» Directions: The expected output is every line of the data exactly as shown, minus the images.

Before-and-after object listings:
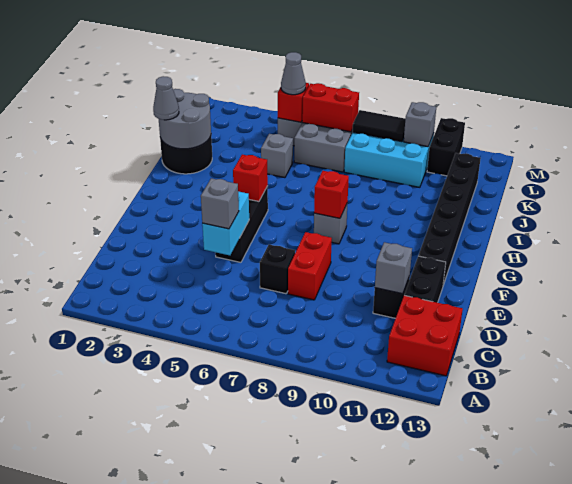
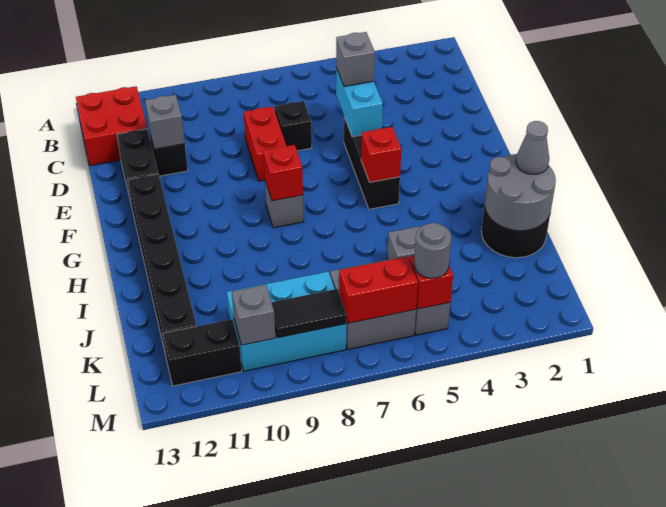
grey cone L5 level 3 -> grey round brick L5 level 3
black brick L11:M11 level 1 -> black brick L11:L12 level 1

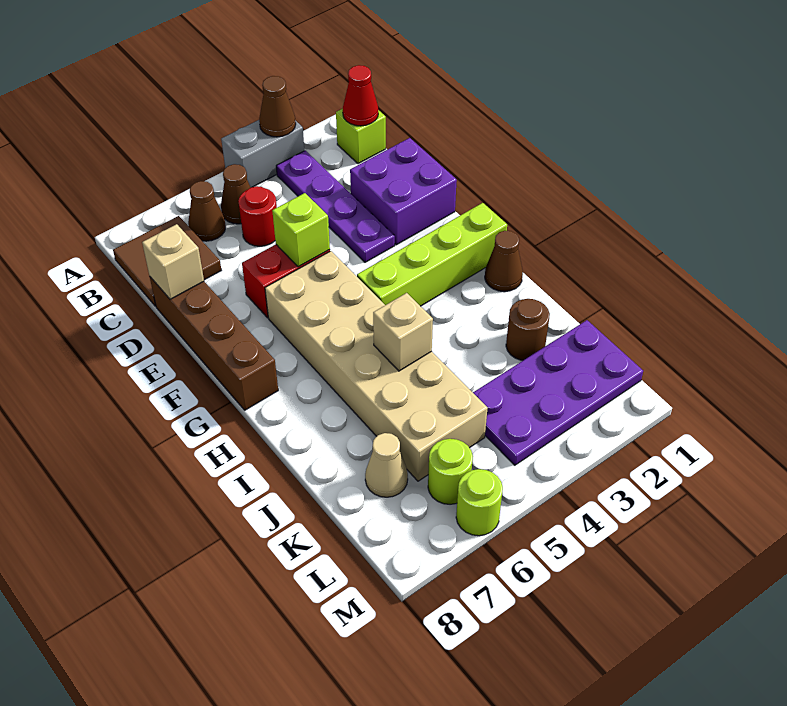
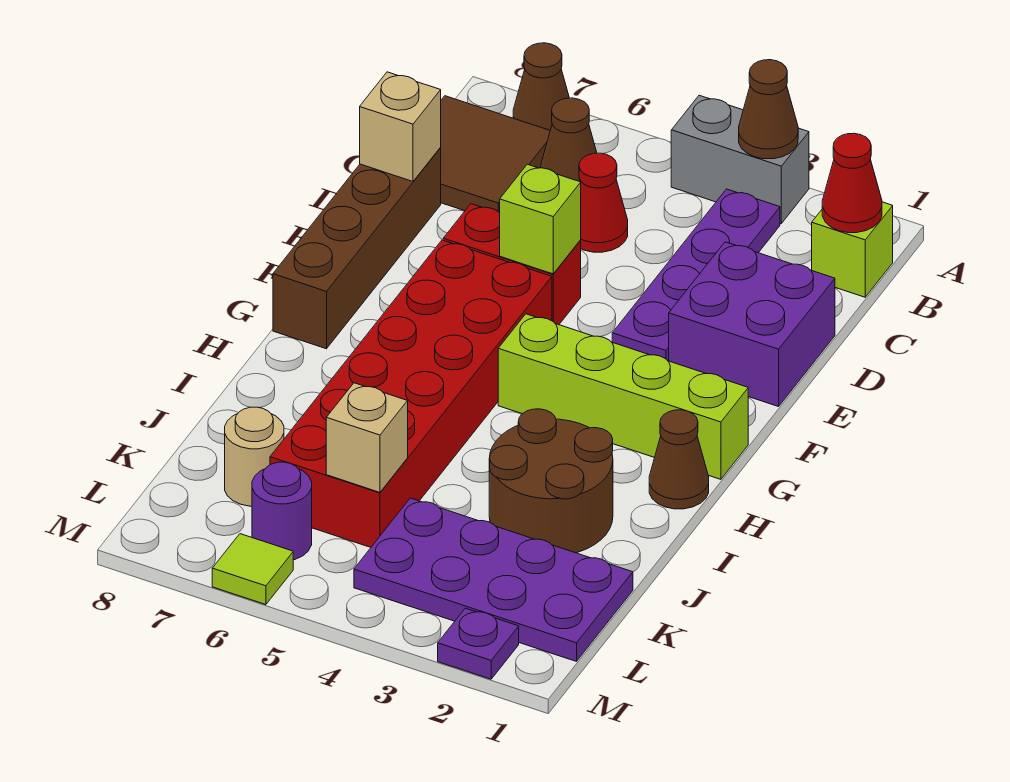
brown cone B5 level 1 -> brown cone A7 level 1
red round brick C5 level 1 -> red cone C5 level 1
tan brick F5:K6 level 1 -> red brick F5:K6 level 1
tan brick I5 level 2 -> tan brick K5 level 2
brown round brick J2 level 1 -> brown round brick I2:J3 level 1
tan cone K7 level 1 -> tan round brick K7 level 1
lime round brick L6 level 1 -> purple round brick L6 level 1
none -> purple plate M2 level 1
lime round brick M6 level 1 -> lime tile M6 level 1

» Answer section:
grey cone L5 level 3 -> grey round brick L5 level 3
black brick L11:M11 level 1 -> black brick L11:L12 level 1

brown cone B5 level 1 -> brown cone A7 level 1
red round brick C5 level 1 -> red cone C5 level 1
tan brick F5:K6 level 1 -> red brick F5:K6 level 1
tan brick I5 level 2 -> tan brick K5 level 2
brown round brick J2 level 1 -> brown round brick I2:J3 level 1
tan cone K7 level 1 -> tan round brick K7 level 1
lime round brick L6 level 1 -> purple round brick L6 level 1
none -> purple plate M2 level 1
lime round brick M6 level 1 -> lime tile M6 level 1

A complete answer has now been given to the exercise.